BRIEF: Restate word for word the lines in the listing below, starting at the line containing "brown line at" and ending at the line containing "green triangle: moved", both included; leave out the rest.

DATA FOR ANALYSIS:
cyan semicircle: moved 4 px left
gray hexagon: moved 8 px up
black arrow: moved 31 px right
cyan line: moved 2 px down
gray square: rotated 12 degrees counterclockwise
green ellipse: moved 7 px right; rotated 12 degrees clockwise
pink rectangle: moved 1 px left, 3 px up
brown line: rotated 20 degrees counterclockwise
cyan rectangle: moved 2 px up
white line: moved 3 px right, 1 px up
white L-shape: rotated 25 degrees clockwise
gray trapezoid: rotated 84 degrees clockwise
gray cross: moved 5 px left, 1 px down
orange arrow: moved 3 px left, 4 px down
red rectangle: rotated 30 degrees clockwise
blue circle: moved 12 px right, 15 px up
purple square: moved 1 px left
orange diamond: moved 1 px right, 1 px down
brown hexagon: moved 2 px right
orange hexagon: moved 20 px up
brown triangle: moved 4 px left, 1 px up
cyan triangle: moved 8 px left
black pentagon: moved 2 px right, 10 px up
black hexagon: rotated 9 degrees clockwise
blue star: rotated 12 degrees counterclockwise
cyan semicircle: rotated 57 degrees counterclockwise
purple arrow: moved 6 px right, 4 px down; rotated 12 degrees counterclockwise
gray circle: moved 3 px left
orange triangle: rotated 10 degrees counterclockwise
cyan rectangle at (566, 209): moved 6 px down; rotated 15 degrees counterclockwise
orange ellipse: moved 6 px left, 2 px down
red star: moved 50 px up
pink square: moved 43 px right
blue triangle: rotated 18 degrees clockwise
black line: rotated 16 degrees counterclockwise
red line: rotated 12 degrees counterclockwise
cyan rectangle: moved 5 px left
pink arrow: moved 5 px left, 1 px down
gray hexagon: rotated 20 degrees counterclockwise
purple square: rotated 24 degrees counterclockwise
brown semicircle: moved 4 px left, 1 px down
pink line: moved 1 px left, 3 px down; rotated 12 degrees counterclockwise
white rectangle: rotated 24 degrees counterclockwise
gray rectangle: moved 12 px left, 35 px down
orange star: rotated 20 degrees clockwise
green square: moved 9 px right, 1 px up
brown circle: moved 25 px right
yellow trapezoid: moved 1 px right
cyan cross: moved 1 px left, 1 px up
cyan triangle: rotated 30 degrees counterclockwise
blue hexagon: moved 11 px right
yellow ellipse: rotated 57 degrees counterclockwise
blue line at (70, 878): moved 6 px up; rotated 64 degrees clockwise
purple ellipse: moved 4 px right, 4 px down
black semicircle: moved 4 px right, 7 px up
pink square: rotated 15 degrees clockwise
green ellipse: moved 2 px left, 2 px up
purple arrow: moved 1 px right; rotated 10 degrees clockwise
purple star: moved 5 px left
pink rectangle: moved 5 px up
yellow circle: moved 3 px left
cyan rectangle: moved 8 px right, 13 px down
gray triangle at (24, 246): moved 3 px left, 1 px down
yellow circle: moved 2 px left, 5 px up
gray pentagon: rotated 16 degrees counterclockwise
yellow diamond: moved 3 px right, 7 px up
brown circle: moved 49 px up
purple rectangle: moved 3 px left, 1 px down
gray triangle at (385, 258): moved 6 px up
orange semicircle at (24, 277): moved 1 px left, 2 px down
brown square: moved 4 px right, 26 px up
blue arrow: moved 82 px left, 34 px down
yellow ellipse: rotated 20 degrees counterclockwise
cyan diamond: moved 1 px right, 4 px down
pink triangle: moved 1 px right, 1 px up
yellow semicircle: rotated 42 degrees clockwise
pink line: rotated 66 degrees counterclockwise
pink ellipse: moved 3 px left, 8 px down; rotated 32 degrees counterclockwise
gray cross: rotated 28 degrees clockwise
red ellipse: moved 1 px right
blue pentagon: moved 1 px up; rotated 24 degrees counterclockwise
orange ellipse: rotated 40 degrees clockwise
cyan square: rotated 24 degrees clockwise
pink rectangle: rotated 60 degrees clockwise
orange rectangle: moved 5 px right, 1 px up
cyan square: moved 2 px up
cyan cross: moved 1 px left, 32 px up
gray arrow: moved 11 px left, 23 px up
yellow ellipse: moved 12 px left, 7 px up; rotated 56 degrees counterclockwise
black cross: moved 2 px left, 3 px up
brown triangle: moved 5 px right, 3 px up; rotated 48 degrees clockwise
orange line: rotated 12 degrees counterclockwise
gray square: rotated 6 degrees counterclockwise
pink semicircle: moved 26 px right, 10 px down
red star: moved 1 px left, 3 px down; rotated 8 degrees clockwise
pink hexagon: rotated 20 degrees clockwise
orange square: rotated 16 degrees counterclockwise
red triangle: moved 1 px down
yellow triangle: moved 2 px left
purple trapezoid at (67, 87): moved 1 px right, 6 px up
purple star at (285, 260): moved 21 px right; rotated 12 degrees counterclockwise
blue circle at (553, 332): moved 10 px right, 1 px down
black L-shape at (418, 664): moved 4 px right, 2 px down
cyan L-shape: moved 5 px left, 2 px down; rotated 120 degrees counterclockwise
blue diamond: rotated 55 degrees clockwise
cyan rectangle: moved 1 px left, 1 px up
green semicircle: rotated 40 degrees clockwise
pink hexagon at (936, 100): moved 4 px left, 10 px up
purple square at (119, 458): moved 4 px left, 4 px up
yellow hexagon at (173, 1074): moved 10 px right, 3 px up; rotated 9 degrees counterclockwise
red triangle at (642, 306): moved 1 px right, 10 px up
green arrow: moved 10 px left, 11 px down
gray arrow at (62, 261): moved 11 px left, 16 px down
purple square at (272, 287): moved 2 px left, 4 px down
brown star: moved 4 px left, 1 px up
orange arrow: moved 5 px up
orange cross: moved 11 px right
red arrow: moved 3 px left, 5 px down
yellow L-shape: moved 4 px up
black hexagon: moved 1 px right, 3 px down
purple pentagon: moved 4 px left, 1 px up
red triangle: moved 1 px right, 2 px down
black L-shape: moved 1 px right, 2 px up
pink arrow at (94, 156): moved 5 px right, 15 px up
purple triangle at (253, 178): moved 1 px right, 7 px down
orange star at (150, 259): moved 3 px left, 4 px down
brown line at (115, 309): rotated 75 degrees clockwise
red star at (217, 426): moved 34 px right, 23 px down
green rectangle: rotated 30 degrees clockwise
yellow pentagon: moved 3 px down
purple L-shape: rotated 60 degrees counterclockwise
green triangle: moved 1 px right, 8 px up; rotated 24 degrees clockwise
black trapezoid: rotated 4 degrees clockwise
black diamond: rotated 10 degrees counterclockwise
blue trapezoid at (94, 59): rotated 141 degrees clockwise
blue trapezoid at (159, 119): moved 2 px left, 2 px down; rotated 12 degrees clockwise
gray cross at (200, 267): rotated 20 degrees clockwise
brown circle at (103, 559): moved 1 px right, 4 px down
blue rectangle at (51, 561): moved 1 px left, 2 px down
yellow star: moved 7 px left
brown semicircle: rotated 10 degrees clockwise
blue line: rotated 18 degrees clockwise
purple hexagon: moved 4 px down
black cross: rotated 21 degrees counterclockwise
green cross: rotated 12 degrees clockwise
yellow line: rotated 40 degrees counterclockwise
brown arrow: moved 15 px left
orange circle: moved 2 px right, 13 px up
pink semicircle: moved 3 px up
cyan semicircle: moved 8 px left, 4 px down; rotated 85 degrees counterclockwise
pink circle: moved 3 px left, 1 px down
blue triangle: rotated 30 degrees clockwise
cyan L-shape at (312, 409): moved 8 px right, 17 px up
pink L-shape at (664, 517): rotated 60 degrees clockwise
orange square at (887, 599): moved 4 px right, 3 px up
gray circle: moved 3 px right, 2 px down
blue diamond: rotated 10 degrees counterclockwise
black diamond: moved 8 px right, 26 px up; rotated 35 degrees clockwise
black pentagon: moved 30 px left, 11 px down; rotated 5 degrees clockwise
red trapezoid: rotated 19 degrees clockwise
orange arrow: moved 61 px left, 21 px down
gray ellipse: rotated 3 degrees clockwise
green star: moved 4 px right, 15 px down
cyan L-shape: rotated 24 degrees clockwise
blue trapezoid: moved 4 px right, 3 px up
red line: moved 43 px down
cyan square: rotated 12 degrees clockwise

OUTPUT FOR THIS EXERCISE:
brown line at (115, 309): rotated 75 degrees clockwise
red star at (217, 426): moved 34 px right, 23 px down
green rectangle: rotated 30 degrees clockwise
yellow pentagon: moved 3 px down
purple L-shape: rotated 60 degrees counterclockwise
green triangle: moved 1 px right, 8 px up; rotated 24 degrees clockwise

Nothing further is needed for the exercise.